## WHAT TO WORK ON
Produce a character-for-character copy of the data below.

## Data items
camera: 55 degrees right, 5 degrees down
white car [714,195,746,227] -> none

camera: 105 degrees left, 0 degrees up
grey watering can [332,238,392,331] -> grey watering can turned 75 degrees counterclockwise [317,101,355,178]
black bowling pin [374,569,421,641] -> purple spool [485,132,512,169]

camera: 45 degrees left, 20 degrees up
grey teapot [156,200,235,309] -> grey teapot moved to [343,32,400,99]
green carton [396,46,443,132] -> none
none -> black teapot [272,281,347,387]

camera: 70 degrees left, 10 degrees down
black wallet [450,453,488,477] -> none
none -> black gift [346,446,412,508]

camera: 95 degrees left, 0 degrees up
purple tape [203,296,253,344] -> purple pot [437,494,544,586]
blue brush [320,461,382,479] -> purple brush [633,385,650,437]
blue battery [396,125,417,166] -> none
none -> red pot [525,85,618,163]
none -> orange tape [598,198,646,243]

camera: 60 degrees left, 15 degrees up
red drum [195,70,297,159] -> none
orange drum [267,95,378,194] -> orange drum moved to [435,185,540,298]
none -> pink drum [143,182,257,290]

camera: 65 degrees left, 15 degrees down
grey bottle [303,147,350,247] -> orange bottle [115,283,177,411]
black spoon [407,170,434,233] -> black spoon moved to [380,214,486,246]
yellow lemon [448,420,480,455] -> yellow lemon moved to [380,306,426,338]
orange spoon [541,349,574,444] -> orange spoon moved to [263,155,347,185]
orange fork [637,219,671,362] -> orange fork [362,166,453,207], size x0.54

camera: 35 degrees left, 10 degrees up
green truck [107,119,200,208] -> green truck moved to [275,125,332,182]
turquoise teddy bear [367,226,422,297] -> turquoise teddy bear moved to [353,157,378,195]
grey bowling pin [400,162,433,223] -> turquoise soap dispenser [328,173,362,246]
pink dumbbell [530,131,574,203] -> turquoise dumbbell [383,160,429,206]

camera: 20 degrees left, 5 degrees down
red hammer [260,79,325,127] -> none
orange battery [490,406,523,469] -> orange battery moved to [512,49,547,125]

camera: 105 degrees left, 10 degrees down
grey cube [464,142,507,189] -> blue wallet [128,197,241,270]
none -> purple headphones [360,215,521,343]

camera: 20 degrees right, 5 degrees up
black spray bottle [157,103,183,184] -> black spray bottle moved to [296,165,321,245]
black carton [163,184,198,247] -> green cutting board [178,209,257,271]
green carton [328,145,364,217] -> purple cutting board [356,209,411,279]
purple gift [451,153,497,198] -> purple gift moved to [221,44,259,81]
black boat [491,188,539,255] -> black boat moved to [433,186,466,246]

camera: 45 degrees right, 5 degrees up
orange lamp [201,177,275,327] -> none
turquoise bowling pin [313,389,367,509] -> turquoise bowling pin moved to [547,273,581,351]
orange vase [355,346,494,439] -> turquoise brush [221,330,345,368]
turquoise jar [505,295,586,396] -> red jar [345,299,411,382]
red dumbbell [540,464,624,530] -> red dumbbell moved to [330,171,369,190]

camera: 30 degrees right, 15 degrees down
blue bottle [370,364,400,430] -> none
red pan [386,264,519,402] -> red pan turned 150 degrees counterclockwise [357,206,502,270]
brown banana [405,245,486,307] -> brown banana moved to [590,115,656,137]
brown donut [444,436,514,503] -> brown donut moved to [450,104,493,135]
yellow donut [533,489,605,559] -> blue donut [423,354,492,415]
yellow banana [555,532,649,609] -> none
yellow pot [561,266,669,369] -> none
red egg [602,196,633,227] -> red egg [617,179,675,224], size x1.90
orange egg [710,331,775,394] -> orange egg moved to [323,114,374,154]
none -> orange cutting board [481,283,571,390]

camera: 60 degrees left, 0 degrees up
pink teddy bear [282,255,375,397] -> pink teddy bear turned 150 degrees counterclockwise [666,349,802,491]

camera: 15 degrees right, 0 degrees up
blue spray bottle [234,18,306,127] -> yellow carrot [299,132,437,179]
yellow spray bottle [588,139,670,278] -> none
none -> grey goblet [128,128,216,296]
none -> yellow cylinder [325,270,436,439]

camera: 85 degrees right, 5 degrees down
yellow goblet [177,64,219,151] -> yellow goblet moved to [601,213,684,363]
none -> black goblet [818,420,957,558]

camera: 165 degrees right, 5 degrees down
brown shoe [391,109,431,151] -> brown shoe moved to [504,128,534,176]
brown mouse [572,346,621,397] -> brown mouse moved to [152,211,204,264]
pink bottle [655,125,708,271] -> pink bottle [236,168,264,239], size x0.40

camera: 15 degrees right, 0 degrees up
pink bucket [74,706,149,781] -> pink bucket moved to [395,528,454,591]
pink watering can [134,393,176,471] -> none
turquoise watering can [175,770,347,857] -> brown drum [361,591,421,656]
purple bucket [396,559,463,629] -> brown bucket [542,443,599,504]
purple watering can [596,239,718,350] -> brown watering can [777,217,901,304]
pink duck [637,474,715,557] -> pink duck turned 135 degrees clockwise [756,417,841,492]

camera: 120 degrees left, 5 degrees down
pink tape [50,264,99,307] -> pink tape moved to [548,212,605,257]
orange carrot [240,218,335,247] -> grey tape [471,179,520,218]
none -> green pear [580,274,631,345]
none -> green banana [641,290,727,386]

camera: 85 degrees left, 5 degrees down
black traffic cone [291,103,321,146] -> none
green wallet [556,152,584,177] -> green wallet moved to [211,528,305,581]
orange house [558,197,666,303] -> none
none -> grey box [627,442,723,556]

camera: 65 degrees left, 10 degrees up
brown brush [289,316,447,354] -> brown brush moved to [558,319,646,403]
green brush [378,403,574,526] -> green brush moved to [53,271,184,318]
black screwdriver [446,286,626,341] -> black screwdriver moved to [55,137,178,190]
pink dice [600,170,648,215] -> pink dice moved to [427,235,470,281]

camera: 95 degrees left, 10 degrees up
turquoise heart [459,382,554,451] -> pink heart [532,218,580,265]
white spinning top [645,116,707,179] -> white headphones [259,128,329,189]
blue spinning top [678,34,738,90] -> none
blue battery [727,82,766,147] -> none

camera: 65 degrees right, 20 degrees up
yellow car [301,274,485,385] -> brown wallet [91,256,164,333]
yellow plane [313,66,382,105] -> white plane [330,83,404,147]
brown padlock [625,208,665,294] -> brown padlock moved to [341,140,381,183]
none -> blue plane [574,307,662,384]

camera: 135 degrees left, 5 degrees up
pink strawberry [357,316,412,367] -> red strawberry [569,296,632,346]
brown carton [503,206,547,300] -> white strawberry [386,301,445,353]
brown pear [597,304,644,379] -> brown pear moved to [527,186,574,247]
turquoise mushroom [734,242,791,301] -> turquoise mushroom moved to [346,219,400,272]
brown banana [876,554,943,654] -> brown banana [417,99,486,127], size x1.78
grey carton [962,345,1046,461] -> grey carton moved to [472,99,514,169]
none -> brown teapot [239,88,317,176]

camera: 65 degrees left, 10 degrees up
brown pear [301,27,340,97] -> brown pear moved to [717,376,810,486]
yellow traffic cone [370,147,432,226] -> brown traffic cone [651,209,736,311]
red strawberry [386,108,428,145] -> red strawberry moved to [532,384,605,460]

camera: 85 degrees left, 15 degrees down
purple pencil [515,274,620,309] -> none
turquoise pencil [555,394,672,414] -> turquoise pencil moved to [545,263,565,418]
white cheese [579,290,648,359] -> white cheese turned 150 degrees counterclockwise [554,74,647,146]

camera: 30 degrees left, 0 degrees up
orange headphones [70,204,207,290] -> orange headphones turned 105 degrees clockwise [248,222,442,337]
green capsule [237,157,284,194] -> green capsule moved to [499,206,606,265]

## SOLUTION FOR THIS PROBLEM
camera: 55 degrees right, 5 degrees down
white car [714,195,746,227] -> none

camera: 105 degrees left, 0 degrees up
grey watering can [332,238,392,331] -> grey watering can turned 75 degrees counterclockwise [317,101,355,178]
black bowling pin [374,569,421,641] -> purple spool [485,132,512,169]

camera: 45 degrees left, 20 degrees up
grey teapot [156,200,235,309] -> grey teapot moved to [343,32,400,99]
green carton [396,46,443,132] -> none
none -> black teapot [272,281,347,387]

camera: 70 degrees left, 10 degrees down
black wallet [450,453,488,477] -> none
none -> black gift [346,446,412,508]

camera: 95 degrees left, 0 degrees up
purple tape [203,296,253,344] -> purple pot [437,494,544,586]
blue brush [320,461,382,479] -> purple brush [633,385,650,437]
blue battery [396,125,417,166] -> none
none -> red pot [525,85,618,163]
none -> orange tape [598,198,646,243]

camera: 60 degrees left, 15 degrees up
red drum [195,70,297,159] -> none
orange drum [267,95,378,194] -> orange drum moved to [435,185,540,298]
none -> pink drum [143,182,257,290]

camera: 65 degrees left, 15 degrees down
grey bottle [303,147,350,247] -> orange bottle [115,283,177,411]
black spoon [407,170,434,233] -> black spoon moved to [380,214,486,246]
yellow lemon [448,420,480,455] -> yellow lemon moved to [380,306,426,338]
orange spoon [541,349,574,444] -> orange spoon moved to [263,155,347,185]
orange fork [637,219,671,362] -> orange fork [362,166,453,207], size x0.54

camera: 35 degrees left, 10 degrees up
green truck [107,119,200,208] -> green truck moved to [275,125,332,182]
turquoise teddy bear [367,226,422,297] -> turquoise teddy bear moved to [353,157,378,195]
grey bowling pin [400,162,433,223] -> turquoise soap dispenser [328,173,362,246]
pink dumbbell [530,131,574,203] -> turquoise dumbbell [383,160,429,206]

camera: 20 degrees left, 5 degrees down
red hammer [260,79,325,127] -> none
orange battery [490,406,523,469] -> orange battery moved to [512,49,547,125]

camera: 105 degrees left, 10 degrees down
grey cube [464,142,507,189] -> blue wallet [128,197,241,270]
none -> purple headphones [360,215,521,343]

camera: 20 degrees right, 5 degrees up
black spray bottle [157,103,183,184] -> black spray bottle moved to [296,165,321,245]
black carton [163,184,198,247] -> green cutting board [178,209,257,271]
green carton [328,145,364,217] -> purple cutting board [356,209,411,279]
purple gift [451,153,497,198] -> purple gift moved to [221,44,259,81]
black boat [491,188,539,255] -> black boat moved to [433,186,466,246]

camera: 45 degrees right, 5 degrees up
orange lamp [201,177,275,327] -> none
turquoise bowling pin [313,389,367,509] -> turquoise bowling pin moved to [547,273,581,351]
orange vase [355,346,494,439] -> turquoise brush [221,330,345,368]
turquoise jar [505,295,586,396] -> red jar [345,299,411,382]
red dumbbell [540,464,624,530] -> red dumbbell moved to [330,171,369,190]

camera: 30 degrees right, 15 degrees down
blue bottle [370,364,400,430] -> none
red pan [386,264,519,402] -> red pan turned 150 degrees counterclockwise [357,206,502,270]
brown banana [405,245,486,307] -> brown banana moved to [590,115,656,137]
brown donut [444,436,514,503] -> brown donut moved to [450,104,493,135]
yellow donut [533,489,605,559] -> blue donut [423,354,492,415]
yellow banana [555,532,649,609] -> none
yellow pot [561,266,669,369] -> none
red egg [602,196,633,227] -> red egg [617,179,675,224], size x1.90
orange egg [710,331,775,394] -> orange egg moved to [323,114,374,154]
none -> orange cutting board [481,283,571,390]

camera: 60 degrees left, 0 degrees up
pink teddy bear [282,255,375,397] -> pink teddy bear turned 150 degrees counterclockwise [666,349,802,491]

camera: 15 degrees right, 0 degrees up
blue spray bottle [234,18,306,127] -> yellow carrot [299,132,437,179]
yellow spray bottle [588,139,670,278] -> none
none -> grey goblet [128,128,216,296]
none -> yellow cylinder [325,270,436,439]

camera: 85 degrees right, 5 degrees down
yellow goblet [177,64,219,151] -> yellow goblet moved to [601,213,684,363]
none -> black goblet [818,420,957,558]

camera: 165 degrees right, 5 degrees down
brown shoe [391,109,431,151] -> brown shoe moved to [504,128,534,176]
brown mouse [572,346,621,397] -> brown mouse moved to [152,211,204,264]
pink bottle [655,125,708,271] -> pink bottle [236,168,264,239], size x0.40

camera: 15 degrees right, 0 degrees up
pink bucket [74,706,149,781] -> pink bucket moved to [395,528,454,591]
pink watering can [134,393,176,471] -> none
turquoise watering can [175,770,347,857] -> brown drum [361,591,421,656]
purple bucket [396,559,463,629] -> brown bucket [542,443,599,504]
purple watering can [596,239,718,350] -> brown watering can [777,217,901,304]
pink duck [637,474,715,557] -> pink duck turned 135 degrees clockwise [756,417,841,492]

camera: 120 degrees left, 5 degrees down
pink tape [50,264,99,307] -> pink tape moved to [548,212,605,257]
orange carrot [240,218,335,247] -> grey tape [471,179,520,218]
none -> green pear [580,274,631,345]
none -> green banana [641,290,727,386]

camera: 85 degrees left, 5 degrees down
black traffic cone [291,103,321,146] -> none
green wallet [556,152,584,177] -> green wallet moved to [211,528,305,581]
orange house [558,197,666,303] -> none
none -> grey box [627,442,723,556]

camera: 65 degrees left, 10 degrees up
brown brush [289,316,447,354] -> brown brush moved to [558,319,646,403]
green brush [378,403,574,526] -> green brush moved to [53,271,184,318]
black screwdriver [446,286,626,341] -> black screwdriver moved to [55,137,178,190]
pink dice [600,170,648,215] -> pink dice moved to [427,235,470,281]

camera: 95 degrees left, 10 degrees up
turquoise heart [459,382,554,451] -> pink heart [532,218,580,265]
white spinning top [645,116,707,179] -> white headphones [259,128,329,189]
blue spinning top [678,34,738,90] -> none
blue battery [727,82,766,147] -> none

camera: 65 degrees right, 20 degrees up
yellow car [301,274,485,385] -> brown wallet [91,256,164,333]
yellow plane [313,66,382,105] -> white plane [330,83,404,147]
brown padlock [625,208,665,294] -> brown padlock moved to [341,140,381,183]
none -> blue plane [574,307,662,384]

camera: 135 degrees left, 5 degrees up
pink strawberry [357,316,412,367] -> red strawberry [569,296,632,346]
brown carton [503,206,547,300] -> white strawberry [386,301,445,353]
brown pear [597,304,644,379] -> brown pear moved to [527,186,574,247]
turquoise mushroom [734,242,791,301] -> turquoise mushroom moved to [346,219,400,272]
brown banana [876,554,943,654] -> brown banana [417,99,486,127], size x1.78
grey carton [962,345,1046,461] -> grey carton moved to [472,99,514,169]
none -> brown teapot [239,88,317,176]

camera: 65 degrees left, 10 degrees up
brown pear [301,27,340,97] -> brown pear moved to [717,376,810,486]
yellow traffic cone [370,147,432,226] -> brown traffic cone [651,209,736,311]
red strawberry [386,108,428,145] -> red strawberry moved to [532,384,605,460]

camera: 85 degrees left, 15 degrees down
purple pencil [515,274,620,309] -> none
turquoise pencil [555,394,672,414] -> turquoise pencil moved to [545,263,565,418]
white cheese [579,290,648,359] -> white cheese turned 150 degrees counterclockwise [554,74,647,146]

camera: 30 degrees left, 0 degrees up
orange headphones [70,204,207,290] -> orange headphones turned 105 degrees clockwise [248,222,442,337]
green capsule [237,157,284,194] -> green capsule moved to [499,206,606,265]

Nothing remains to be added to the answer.